Image change detection data
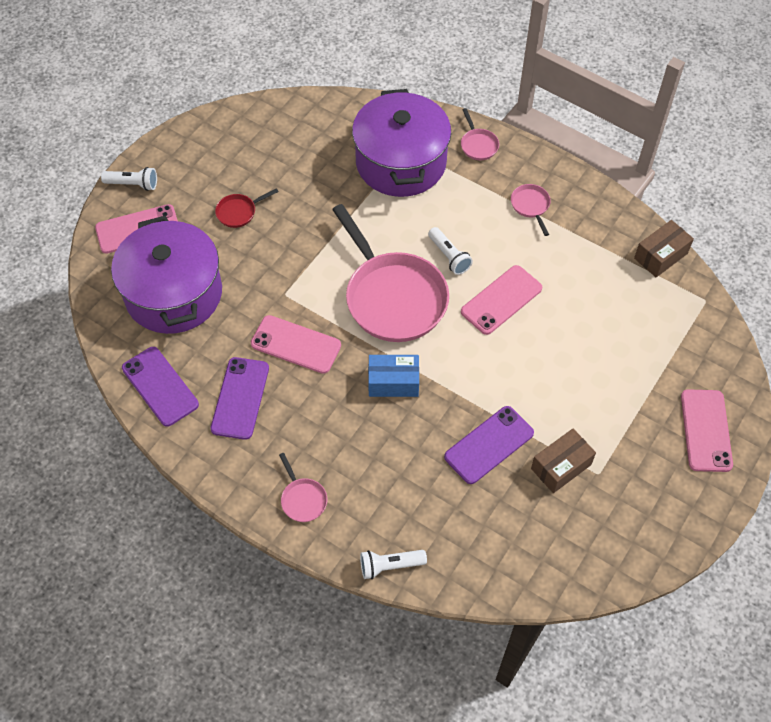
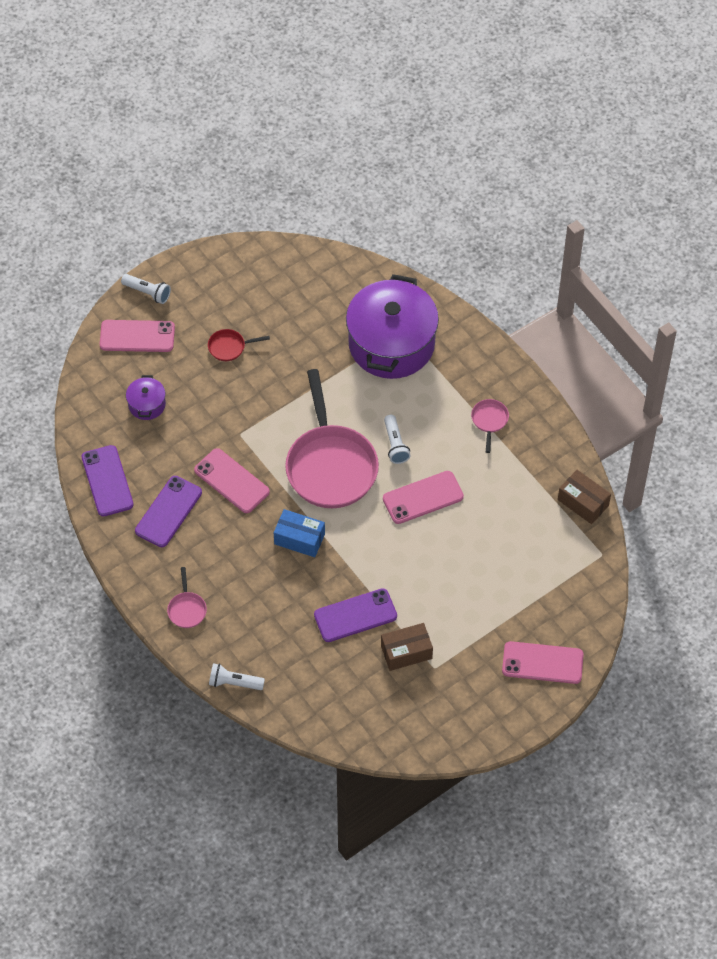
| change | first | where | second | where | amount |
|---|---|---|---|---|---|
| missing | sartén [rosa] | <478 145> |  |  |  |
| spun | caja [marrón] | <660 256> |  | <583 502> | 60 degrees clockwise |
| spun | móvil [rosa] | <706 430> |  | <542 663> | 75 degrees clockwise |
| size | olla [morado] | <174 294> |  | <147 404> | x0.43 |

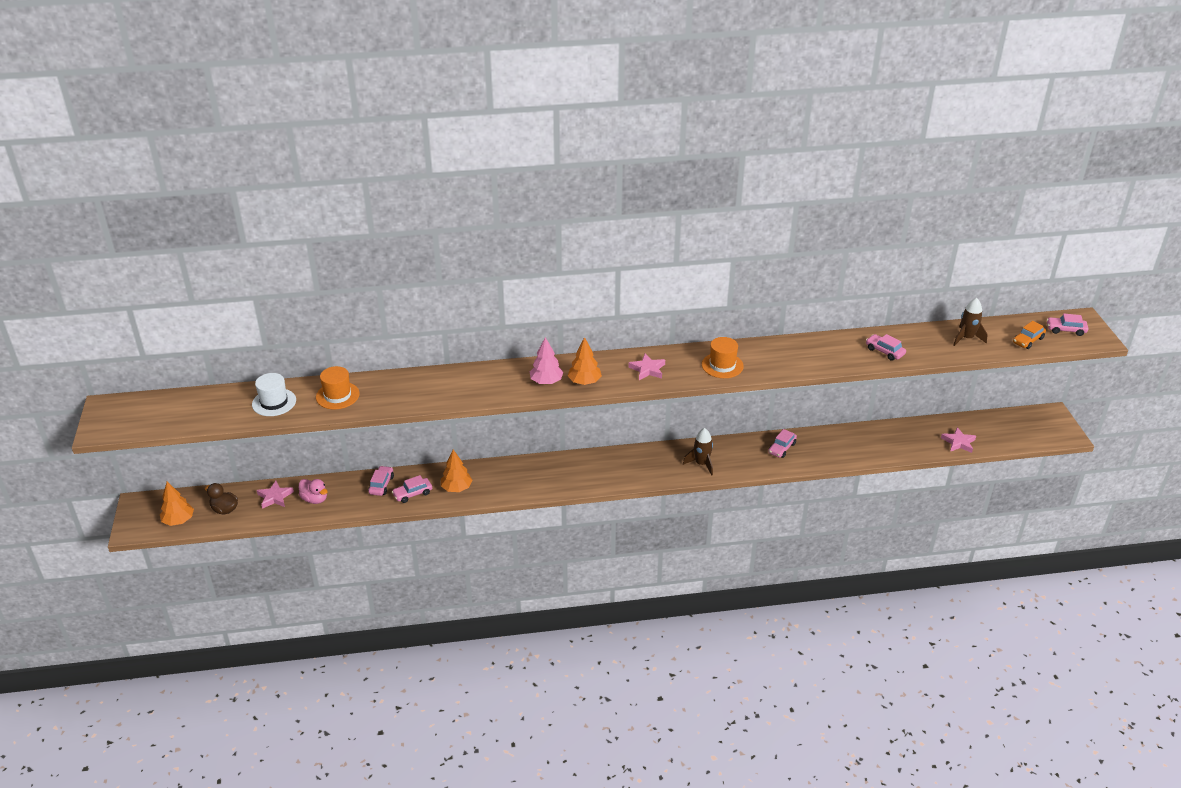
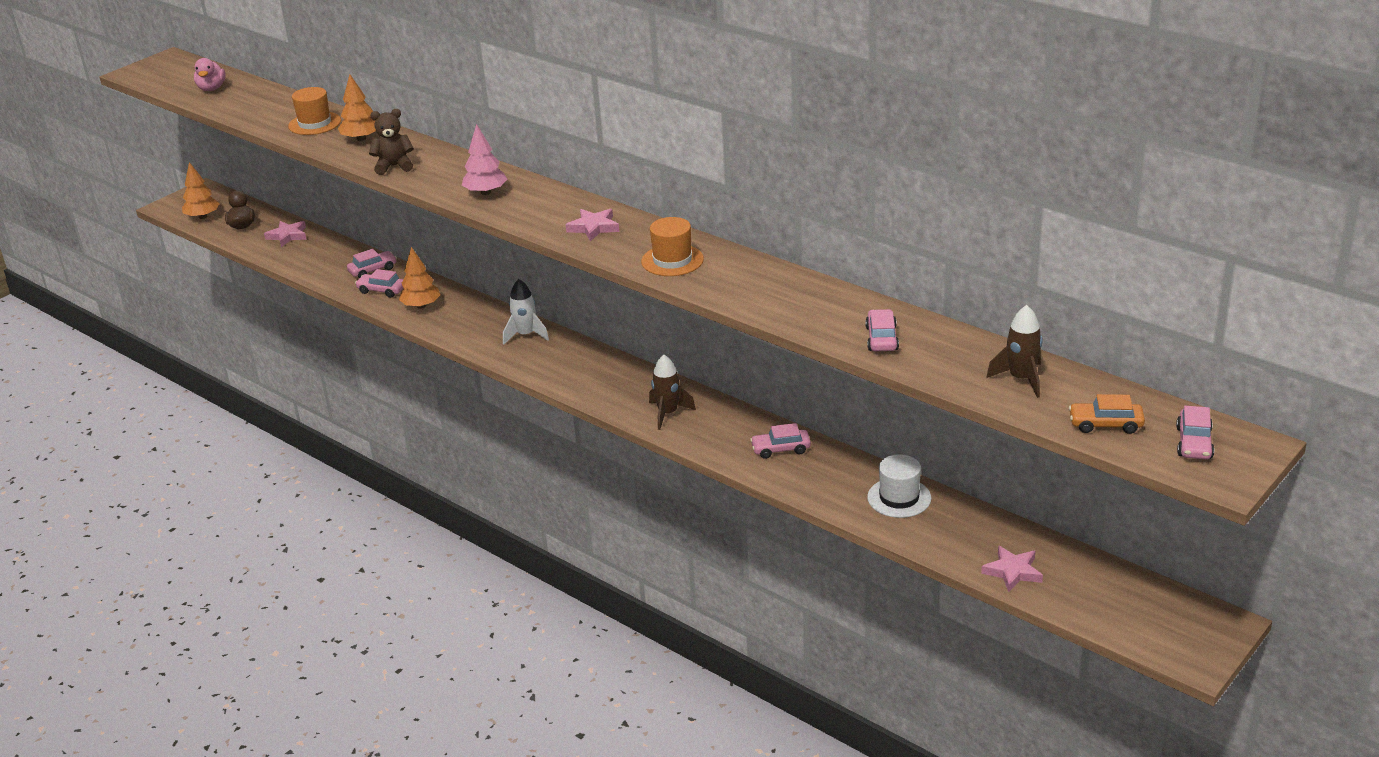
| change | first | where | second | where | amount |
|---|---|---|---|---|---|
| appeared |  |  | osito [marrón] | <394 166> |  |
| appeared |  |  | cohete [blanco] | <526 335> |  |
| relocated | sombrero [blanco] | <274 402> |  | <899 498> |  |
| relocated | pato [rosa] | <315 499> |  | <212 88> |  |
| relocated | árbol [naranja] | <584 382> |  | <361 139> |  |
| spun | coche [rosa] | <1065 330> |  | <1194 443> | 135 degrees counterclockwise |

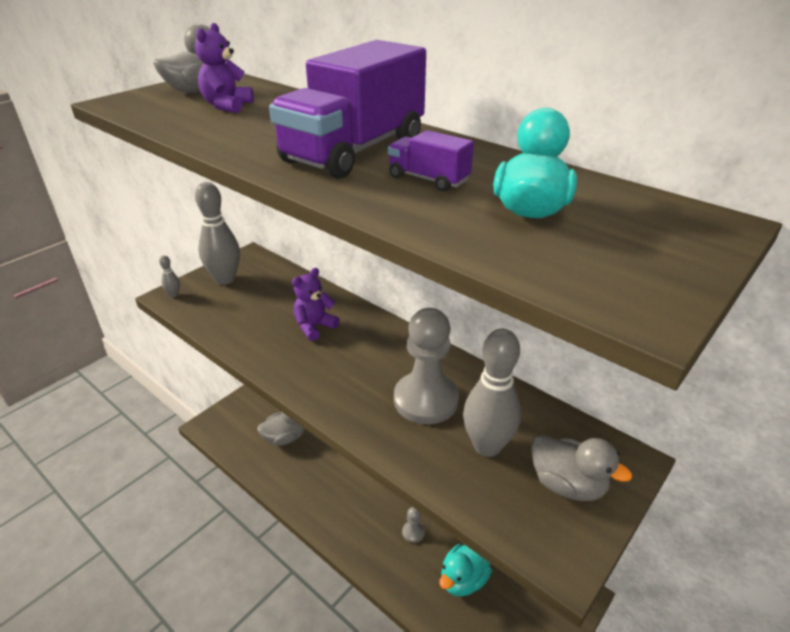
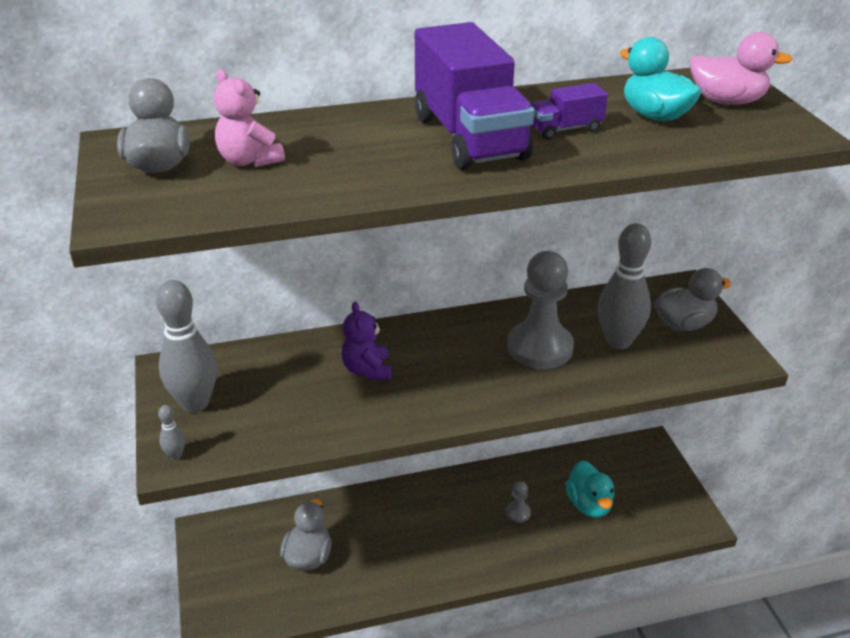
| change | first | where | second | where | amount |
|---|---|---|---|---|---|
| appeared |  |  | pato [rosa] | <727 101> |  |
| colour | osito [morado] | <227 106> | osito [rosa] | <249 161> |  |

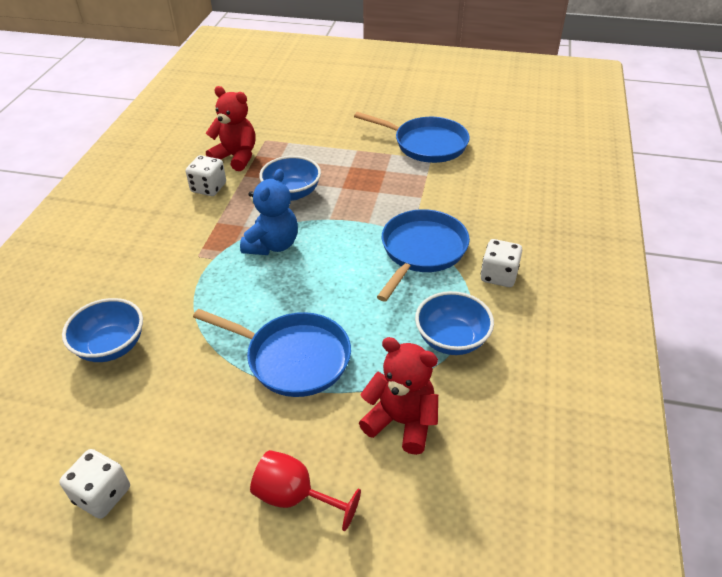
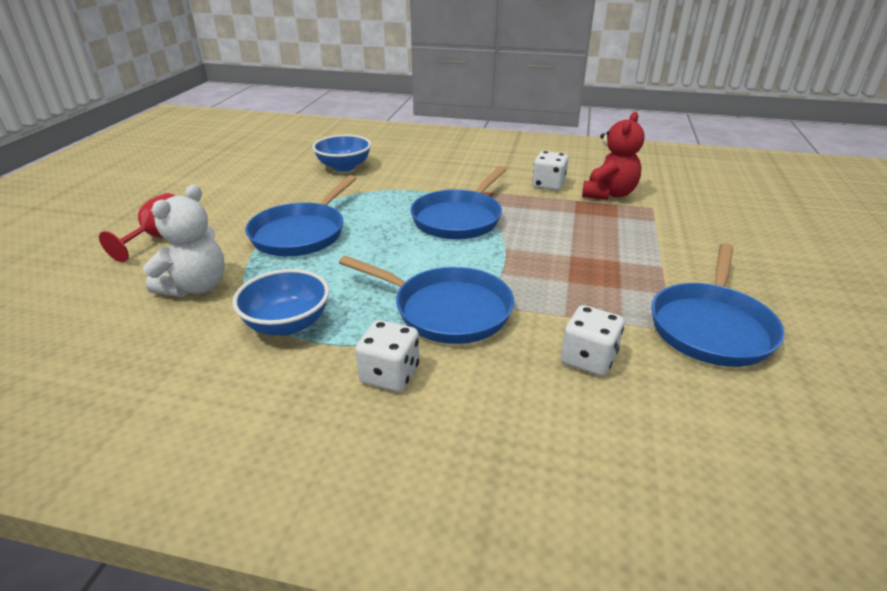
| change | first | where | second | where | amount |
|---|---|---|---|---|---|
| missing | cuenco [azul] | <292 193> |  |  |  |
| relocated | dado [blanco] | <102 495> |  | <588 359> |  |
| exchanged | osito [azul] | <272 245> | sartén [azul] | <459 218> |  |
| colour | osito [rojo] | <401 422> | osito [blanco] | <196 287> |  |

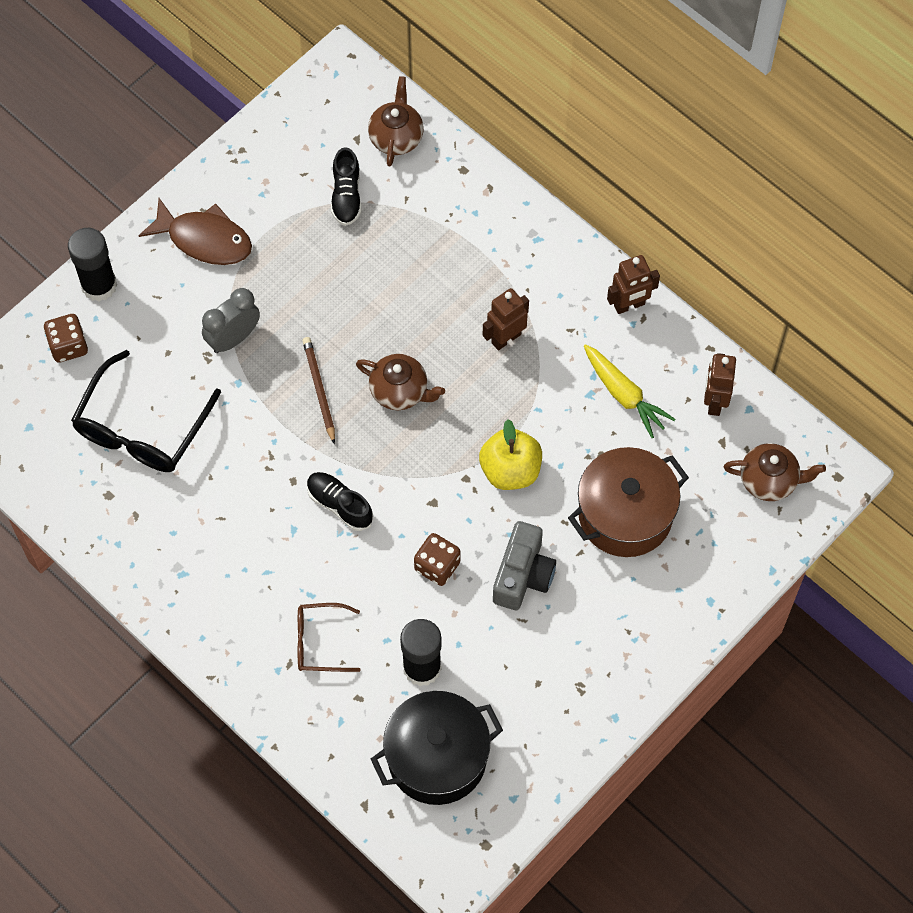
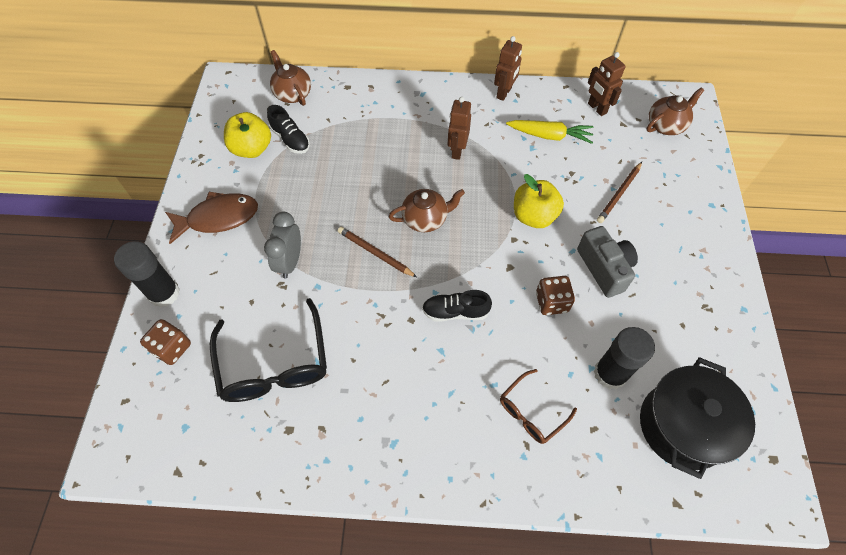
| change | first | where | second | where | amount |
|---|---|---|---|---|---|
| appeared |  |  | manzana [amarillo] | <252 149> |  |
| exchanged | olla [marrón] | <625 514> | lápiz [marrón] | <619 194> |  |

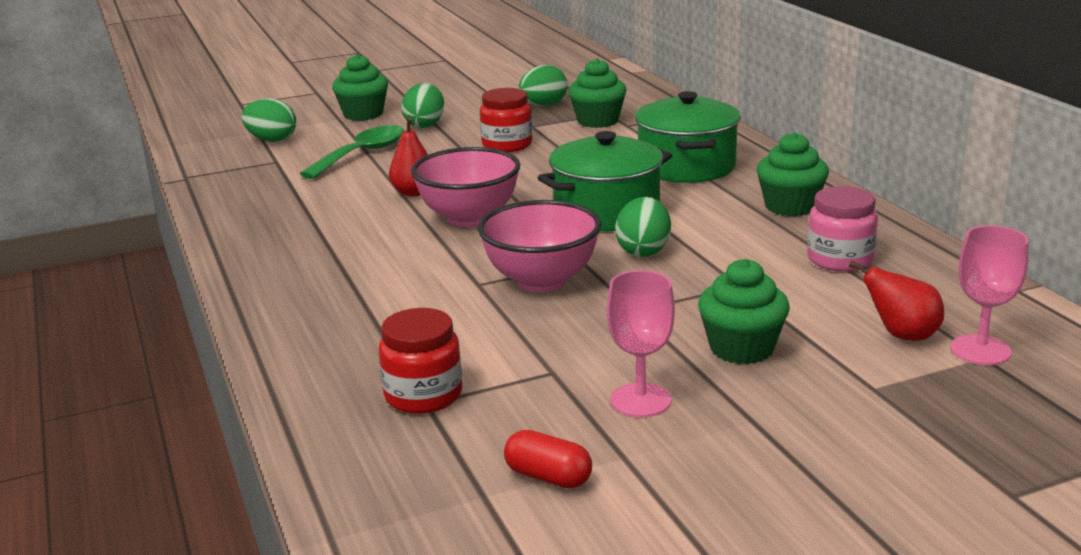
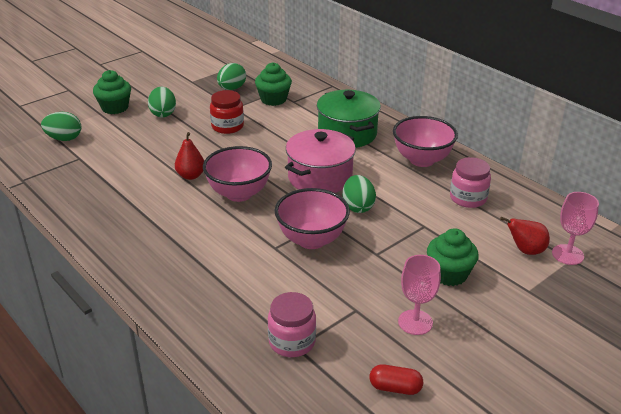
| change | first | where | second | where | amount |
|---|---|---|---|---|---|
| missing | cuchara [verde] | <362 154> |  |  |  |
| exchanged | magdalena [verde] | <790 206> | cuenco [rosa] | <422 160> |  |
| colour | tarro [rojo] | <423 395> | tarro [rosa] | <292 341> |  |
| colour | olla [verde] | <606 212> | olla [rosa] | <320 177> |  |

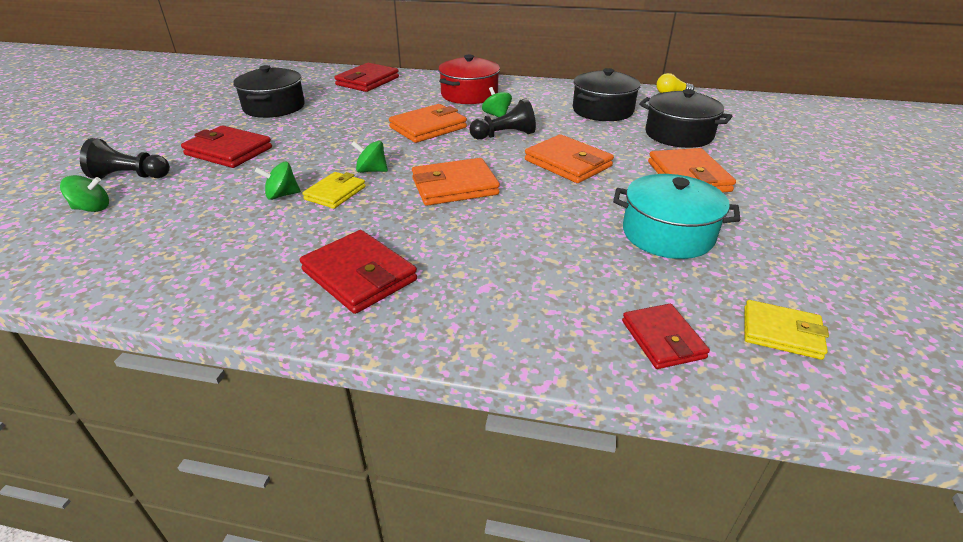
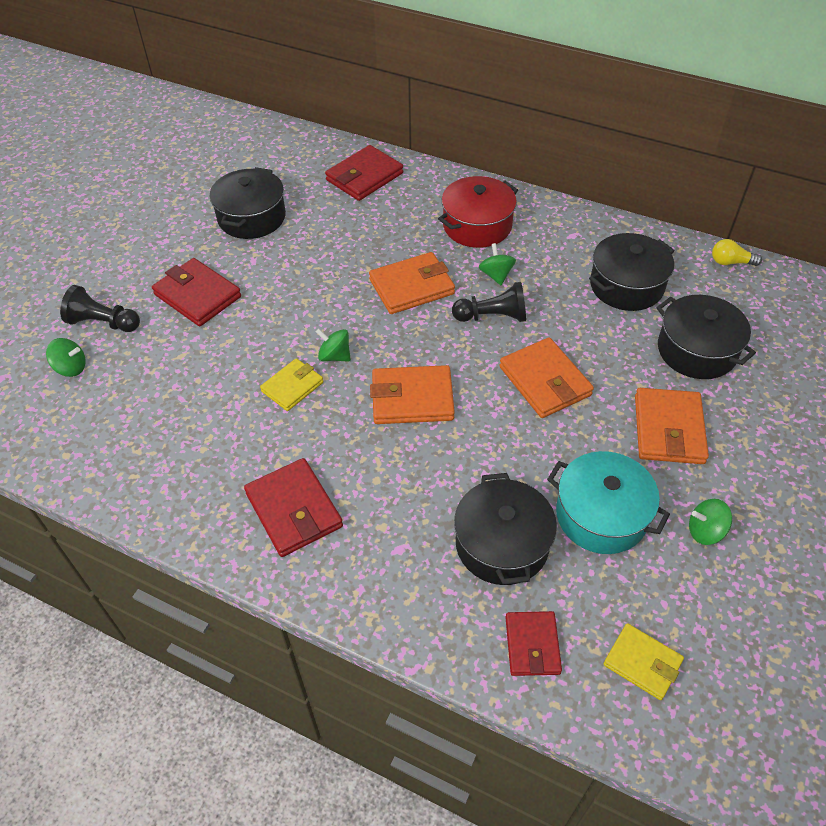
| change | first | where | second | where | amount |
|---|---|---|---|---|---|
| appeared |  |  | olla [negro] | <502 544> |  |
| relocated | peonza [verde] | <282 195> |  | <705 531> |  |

Exercise objective →
Return the records above in their entirety, word for word, with the pictures removed.

Response for this exercise →
| change | first | where | second | where | amount |
|---|---|---|---|---|---|
| missing | sartén [rosa] | <478 145> |  |  |  |
| spun | caja [marrón] | <660 256> |  | <583 502> | 60 degrees clockwise |
| spun | móvil [rosa] | <706 430> |  | <542 663> | 75 degrees clockwise |
| size | olla [morado] | <174 294> |  | <147 404> | x0.43 |

| change | first | where | second | where | amount |
|---|---|---|---|---|---|
| appeared |  |  | osito [marrón] | <394 166> |  |
| appeared |  |  | cohete [blanco] | <526 335> |  |
| relocated | sombrero [blanco] | <274 402> |  | <899 498> |  |
| relocated | pato [rosa] | <315 499> |  | <212 88> |  |
| relocated | árbol [naranja] | <584 382> |  | <361 139> |  |
| spun | coche [rosa] | <1065 330> |  | <1194 443> | 135 degrees counterclockwise |

| change | first | where | second | where | amount |
|---|---|---|---|---|---|
| appeared |  |  | pato [rosa] | <727 101> |  |
| colour | osito [morado] | <227 106> | osito [rosa] | <249 161> |  |

| change | first | where | second | where | amount |
|---|---|---|---|---|---|
| missing | cuenco [azul] | <292 193> |  |  |  |
| relocated | dado [blanco] | <102 495> |  | <588 359> |  |
| exchanged | osito [azul] | <272 245> | sartén [azul] | <459 218> |  |
| colour | osito [rojo] | <401 422> | osito [blanco] | <196 287> |  |

| change | first | where | second | where | amount |
|---|---|---|---|---|---|
| appeared |  |  | manzana [amarillo] | <252 149> |  |
| exchanged | olla [marrón] | <625 514> | lápiz [marrón] | <619 194> |  |

| change | first | where | second | where | amount |
|---|---|---|---|---|---|
| missing | cuchara [verde] | <362 154> |  |  |  |
| exchanged | magdalena [verde] | <790 206> | cuenco [rosa] | <422 160> |  |
| colour | tarro [rojo] | <423 395> | tarro [rosa] | <292 341> |  |
| colour | olla [verde] | <606 212> | olla [rosa] | <320 177> |  |

| change | first | where | second | where | amount |
|---|---|---|---|---|---|
| appeared |  |  | olla [negro] | <502 544> |  |
| relocated | peonza [verde] | <282 195> |  | <705 531> |  |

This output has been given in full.